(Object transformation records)
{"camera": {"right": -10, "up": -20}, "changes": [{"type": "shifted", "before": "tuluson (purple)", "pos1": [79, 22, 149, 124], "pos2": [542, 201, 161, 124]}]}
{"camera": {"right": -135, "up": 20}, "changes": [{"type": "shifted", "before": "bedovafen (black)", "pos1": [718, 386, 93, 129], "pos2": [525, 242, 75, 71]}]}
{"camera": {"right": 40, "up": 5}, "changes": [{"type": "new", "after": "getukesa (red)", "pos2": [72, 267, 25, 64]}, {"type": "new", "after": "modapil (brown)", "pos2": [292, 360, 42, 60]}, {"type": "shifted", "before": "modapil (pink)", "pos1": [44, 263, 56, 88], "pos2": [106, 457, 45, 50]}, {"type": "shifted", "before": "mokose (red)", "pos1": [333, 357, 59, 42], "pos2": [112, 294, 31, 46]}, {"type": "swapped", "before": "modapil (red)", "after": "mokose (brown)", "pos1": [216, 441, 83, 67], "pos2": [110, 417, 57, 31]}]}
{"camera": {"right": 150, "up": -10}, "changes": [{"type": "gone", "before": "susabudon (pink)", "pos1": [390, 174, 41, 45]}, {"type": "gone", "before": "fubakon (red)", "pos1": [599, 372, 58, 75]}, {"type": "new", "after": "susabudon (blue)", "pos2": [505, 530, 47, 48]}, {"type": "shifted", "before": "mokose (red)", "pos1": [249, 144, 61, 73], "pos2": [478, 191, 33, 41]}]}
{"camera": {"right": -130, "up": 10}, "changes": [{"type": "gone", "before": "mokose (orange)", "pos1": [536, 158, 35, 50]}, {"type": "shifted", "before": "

Work instructions —
The data must be transcribed in full. Every word stays the same.

Answer for the task —
{"camera": {"right": -10, "up": -20}, "changes": [{"type": "shifted", "before": "tuluson (purple)", "pos1": [79, 22, 149, 124], "pos2": [542, 201, 161, 124]}]}
{"camera": {"right": -135, "up": 20}, "changes": [{"type": "shifted", "before": "bedovafen (black)", "pos1": [718, 386, 93, 129], "pos2": [525, 242, 75, 71]}]}
{"camera": {"right": 40, "up": 5}, "changes": [{"type": "new", "after": "getukesa (red)", "pos2": [72, 267, 25, 64]}, {"type": "new", "after": "modapil (brown)", "pos2": [292, 360, 42, 60]}, {"type": "shifted", "before": "modapil (pink)", "pos1": [44, 263, 56, 88], "pos2": [106, 457, 45, 50]}, {"type": "shifted", "before": "mokose (red)", "pos1": [333, 357, 59, 42], "pos2": [112, 294, 31, 46]}, {"type": "swapped", "before": "modapil (red)", "after": "mokose (brown)", "pos1": [216, 441, 83, 67], "pos2": [110, 417, 57, 31]}]}
{"camera": {"right": 150, "up": -10}, "changes": [{"type": "gone", "before": "susabudon (pink)", "pos1": [390, 174, 41, 45]}, {"type": "gone", "before": "fubakon (red)", "pos1": [599, 372, 58, 75]}, {"type": "new", "after": "susabudon (blue)", "pos2": [505, 530, 47, 48]}, {"type": "shifted", "before": "mokose (red)", "pos1": [249, 144, 61, 73], "pos2": [478, 191, 33, 41]}]}
{"camera": {"right": -130, "up": 10}, "changes": [{"type": "gone", "before": "mokose (orange)", "pos1": [536, 158, 35, 50]}, {"type": "shifted", "before": "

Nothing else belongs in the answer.